*** Opening Information ***
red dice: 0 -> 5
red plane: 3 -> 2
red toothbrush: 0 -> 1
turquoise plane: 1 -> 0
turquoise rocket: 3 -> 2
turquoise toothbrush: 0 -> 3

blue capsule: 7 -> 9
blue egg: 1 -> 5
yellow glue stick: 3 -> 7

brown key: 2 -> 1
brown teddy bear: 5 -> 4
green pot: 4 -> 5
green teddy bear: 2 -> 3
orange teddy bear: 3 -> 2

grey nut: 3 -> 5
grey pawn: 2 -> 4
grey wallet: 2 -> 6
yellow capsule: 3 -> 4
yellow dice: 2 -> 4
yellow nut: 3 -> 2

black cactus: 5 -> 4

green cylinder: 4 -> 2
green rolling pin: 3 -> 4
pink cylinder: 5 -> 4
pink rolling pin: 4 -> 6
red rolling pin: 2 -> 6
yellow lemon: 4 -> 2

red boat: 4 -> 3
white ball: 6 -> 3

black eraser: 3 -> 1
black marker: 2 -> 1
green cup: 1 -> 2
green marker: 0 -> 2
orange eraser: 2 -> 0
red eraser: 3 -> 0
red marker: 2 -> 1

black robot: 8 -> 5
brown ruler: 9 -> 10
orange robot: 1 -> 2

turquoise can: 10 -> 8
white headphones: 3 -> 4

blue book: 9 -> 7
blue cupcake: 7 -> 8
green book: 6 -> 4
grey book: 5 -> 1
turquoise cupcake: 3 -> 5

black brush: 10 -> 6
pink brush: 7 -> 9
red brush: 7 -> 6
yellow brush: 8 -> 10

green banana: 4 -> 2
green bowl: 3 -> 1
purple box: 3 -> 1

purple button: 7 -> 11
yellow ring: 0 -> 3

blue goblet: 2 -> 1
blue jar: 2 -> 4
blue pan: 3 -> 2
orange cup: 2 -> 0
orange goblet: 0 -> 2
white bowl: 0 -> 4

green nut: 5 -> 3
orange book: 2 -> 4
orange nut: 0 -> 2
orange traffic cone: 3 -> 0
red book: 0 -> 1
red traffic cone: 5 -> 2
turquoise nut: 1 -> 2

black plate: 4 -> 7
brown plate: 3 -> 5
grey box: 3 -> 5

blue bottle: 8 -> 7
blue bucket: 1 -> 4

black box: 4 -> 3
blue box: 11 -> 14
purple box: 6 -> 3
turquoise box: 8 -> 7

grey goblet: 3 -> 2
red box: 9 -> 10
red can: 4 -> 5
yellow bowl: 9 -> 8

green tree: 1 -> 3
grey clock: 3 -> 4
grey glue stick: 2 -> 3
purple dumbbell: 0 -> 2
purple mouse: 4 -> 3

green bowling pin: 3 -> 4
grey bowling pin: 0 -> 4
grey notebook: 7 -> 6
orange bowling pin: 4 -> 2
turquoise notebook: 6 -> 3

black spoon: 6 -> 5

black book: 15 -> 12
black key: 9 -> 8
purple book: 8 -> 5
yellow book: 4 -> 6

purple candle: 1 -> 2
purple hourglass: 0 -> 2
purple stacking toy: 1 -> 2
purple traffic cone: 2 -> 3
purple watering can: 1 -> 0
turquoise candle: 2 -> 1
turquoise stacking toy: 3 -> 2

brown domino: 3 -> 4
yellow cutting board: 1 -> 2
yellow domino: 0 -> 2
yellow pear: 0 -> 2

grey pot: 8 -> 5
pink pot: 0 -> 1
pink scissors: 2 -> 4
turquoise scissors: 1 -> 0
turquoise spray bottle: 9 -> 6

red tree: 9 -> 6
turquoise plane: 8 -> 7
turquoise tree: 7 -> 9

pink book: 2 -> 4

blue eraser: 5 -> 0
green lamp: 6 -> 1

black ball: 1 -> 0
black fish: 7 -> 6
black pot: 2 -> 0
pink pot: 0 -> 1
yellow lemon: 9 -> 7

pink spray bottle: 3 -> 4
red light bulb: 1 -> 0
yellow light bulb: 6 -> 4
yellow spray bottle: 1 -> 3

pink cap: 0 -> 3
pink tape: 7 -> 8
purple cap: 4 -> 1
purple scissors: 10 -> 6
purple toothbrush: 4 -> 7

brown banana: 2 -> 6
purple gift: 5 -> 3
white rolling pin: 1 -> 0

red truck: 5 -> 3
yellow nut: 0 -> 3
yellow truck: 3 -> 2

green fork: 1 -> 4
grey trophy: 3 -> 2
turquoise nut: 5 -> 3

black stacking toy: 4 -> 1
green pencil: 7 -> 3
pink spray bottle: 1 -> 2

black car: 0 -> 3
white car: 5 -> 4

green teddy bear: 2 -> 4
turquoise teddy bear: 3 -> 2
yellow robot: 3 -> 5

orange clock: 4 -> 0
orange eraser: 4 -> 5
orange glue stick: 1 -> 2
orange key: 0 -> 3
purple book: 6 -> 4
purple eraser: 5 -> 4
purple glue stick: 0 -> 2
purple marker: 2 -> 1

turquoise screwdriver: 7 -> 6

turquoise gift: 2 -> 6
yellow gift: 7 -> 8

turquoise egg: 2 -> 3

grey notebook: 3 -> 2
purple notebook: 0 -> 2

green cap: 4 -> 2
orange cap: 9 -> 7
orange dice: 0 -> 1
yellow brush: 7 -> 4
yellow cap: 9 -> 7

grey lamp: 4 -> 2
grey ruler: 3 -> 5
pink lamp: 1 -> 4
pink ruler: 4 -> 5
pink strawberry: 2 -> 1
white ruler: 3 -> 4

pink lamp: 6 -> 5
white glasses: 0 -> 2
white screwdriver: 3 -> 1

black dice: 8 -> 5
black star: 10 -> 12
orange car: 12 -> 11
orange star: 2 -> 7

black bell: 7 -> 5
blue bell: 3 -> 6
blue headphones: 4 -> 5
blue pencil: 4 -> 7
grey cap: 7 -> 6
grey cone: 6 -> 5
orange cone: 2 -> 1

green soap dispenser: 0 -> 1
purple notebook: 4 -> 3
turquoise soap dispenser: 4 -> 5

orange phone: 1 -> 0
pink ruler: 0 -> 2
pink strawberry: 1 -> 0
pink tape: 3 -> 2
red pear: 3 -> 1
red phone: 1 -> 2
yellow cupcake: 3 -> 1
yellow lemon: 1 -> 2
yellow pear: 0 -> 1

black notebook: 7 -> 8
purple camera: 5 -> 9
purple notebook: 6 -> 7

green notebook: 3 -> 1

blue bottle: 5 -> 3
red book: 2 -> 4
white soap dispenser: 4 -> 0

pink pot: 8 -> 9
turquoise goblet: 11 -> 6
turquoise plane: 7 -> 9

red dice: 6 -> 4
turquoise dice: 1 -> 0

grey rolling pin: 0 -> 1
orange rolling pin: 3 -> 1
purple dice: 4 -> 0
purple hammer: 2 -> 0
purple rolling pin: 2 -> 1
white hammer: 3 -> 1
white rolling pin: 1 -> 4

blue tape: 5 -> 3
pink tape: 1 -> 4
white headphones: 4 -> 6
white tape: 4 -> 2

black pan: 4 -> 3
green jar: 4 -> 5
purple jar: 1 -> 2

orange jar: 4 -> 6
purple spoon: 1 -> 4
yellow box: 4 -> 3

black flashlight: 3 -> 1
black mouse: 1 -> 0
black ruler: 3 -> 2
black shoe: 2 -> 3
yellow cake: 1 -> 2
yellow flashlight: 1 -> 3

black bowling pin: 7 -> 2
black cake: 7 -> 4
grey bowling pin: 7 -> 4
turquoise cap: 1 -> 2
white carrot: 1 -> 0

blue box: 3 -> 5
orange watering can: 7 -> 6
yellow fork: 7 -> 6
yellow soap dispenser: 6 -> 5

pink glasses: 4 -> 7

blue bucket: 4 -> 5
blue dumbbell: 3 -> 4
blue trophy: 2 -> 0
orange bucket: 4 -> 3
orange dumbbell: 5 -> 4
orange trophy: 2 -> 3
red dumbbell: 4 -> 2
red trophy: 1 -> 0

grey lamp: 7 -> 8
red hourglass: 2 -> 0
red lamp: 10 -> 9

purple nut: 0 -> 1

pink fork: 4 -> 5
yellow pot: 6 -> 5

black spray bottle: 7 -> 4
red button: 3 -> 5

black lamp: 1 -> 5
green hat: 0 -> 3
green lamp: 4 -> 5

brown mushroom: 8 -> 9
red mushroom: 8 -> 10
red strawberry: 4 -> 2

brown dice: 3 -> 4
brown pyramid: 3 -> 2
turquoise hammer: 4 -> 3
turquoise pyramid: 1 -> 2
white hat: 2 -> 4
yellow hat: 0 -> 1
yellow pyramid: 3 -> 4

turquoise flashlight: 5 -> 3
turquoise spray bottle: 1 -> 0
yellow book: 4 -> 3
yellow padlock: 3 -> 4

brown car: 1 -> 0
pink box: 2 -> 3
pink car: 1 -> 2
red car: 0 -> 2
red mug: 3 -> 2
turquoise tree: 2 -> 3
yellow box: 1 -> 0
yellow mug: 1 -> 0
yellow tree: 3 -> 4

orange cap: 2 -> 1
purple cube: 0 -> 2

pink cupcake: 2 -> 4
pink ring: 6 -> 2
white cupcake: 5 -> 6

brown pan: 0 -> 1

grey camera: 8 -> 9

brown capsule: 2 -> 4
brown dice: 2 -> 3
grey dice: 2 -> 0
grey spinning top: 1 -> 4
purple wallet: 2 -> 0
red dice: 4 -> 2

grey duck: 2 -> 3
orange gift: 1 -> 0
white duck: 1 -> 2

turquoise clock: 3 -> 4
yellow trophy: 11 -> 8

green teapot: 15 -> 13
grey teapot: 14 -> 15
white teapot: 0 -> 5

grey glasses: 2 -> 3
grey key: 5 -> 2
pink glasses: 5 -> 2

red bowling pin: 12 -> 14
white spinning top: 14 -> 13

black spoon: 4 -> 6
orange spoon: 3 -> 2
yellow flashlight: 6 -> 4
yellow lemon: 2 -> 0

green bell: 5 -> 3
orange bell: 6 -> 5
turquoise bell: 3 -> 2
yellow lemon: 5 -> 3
*** Closing Information ***
--- Your assignment ---
Where a line of the data includes the string "pear", list that line.

--- Output below ---
yellow pear: 0 -> 2
red pear: 3 -> 1
yellow pear: 0 -> 1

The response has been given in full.